- What is expected
In the records below, count each line where the word "pink" appears, and reply with that number only.
Segment Open
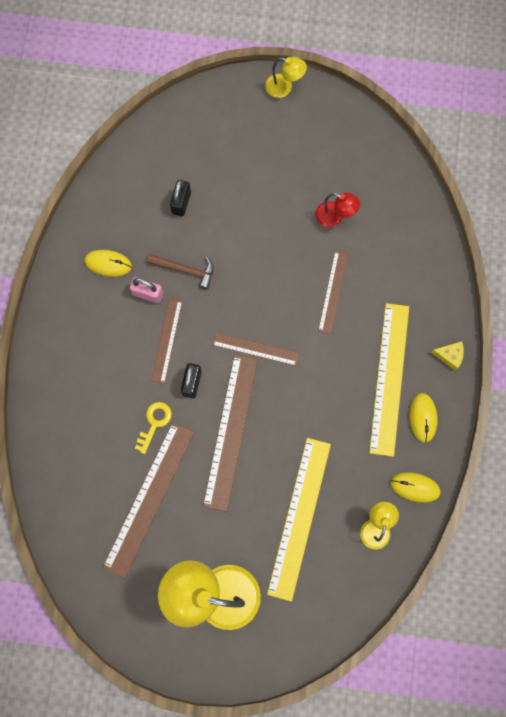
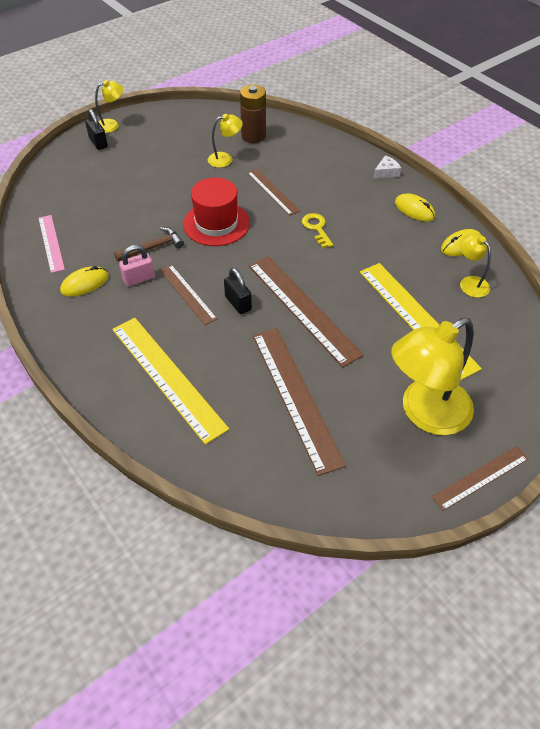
camera: 45 degrees left, 25 degrees down
(120, 197) = (51, 243): none -> pink ruler
(154, 423) = (239, 347): yellow key -> yellow key (316, 228)
(181, 203) = (105, 216): black padlock -> black padlock (98, 143)
(254, 287) = (216, 223): none -> red hat
(255, 349) = (259, 253): brown ruler -> brown ruler (480, 477)
(335, 217) = (225, 159): red lamp -> yellow lamp
(387, 208) = (253, 136): none -> brown battery
(389, 378) = (367, 206): yellow ruler -> yellow ruler (167, 377)
(449, 356) = (386, 172): yellow cheese -> white cheese

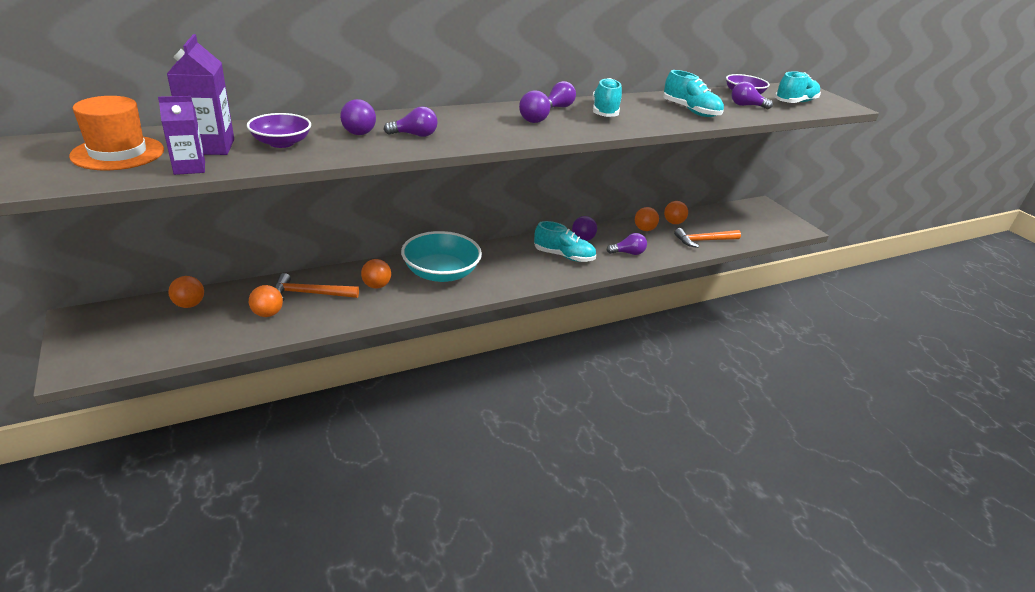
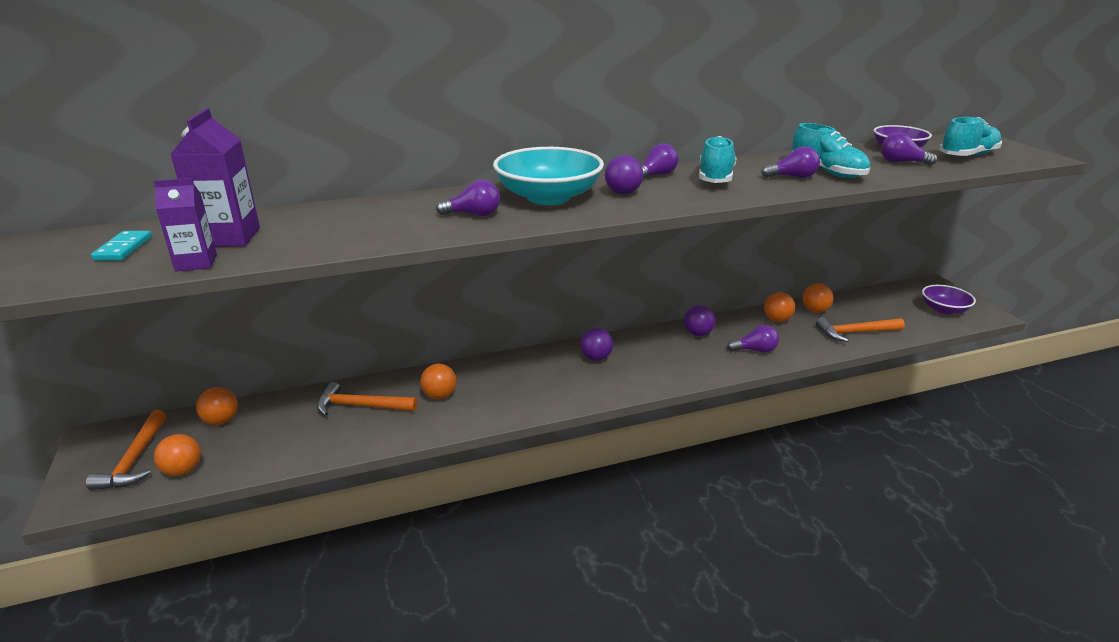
camera: 10 degrees right, 5 degrees down
(118, 153) = (123, 248): orange hat -> turquoise domino
(119, 336) = (135, 460): none -> orange hammer
(267, 314) = (307, 431): orange ball -> orange ball (183, 470)
(281, 143) = (313, 230): purple bowl -> purple bowl (944, 309)
(359, 133) = (407, 216): purple ball -> purple ball (596, 358)
(441, 273) = (519, 379): turquoise bowl -> turquoise bowl (548, 197)
(564, 256) = (673, 355): turquoise shoe -> none
(664, 114) = (792, 177): none -> purple light bulb

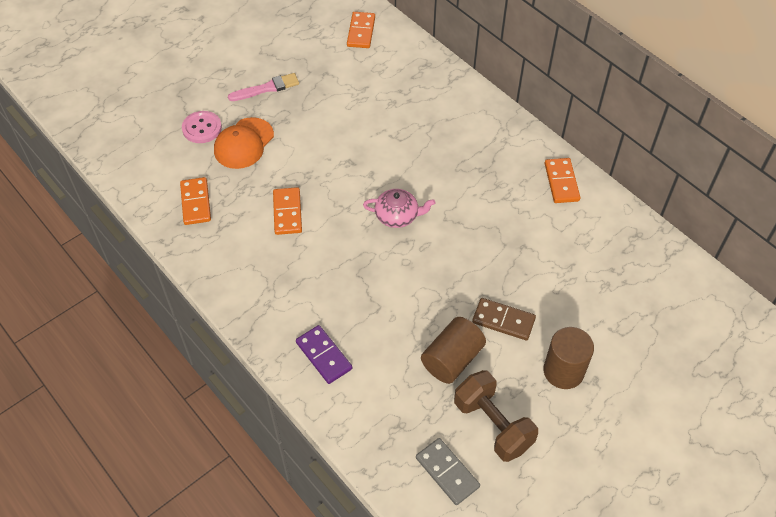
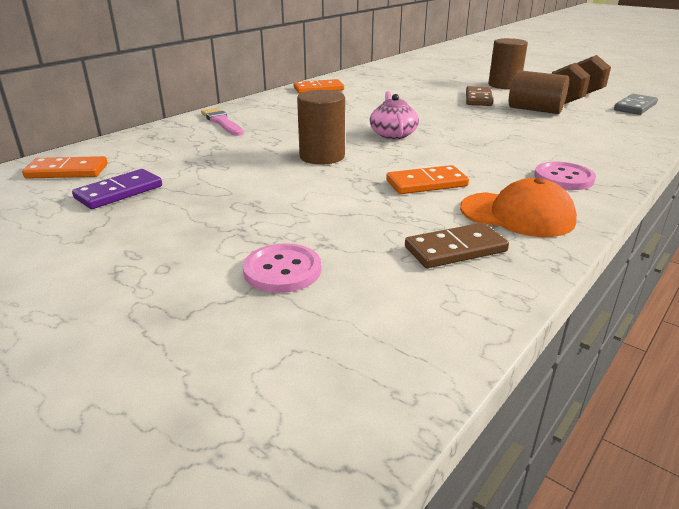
camera: 100 degrees left, 25 degrees down
(196, 202) = (455, 249): orange domino -> brown domino
(244, 143) = (311, 227): orange cap -> orange cap (517, 214)
(267, 88) = (179, 224): pink brush -> pink brush (222, 122)
(272, 300) = (563, 178): none -> pink button
(324, 355) = (597, 149): purple domino -> purple domino (119, 192)
(355, 161) = (322, 156): none -> brown cylinder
Segment Closed
- Answer to this exercise
3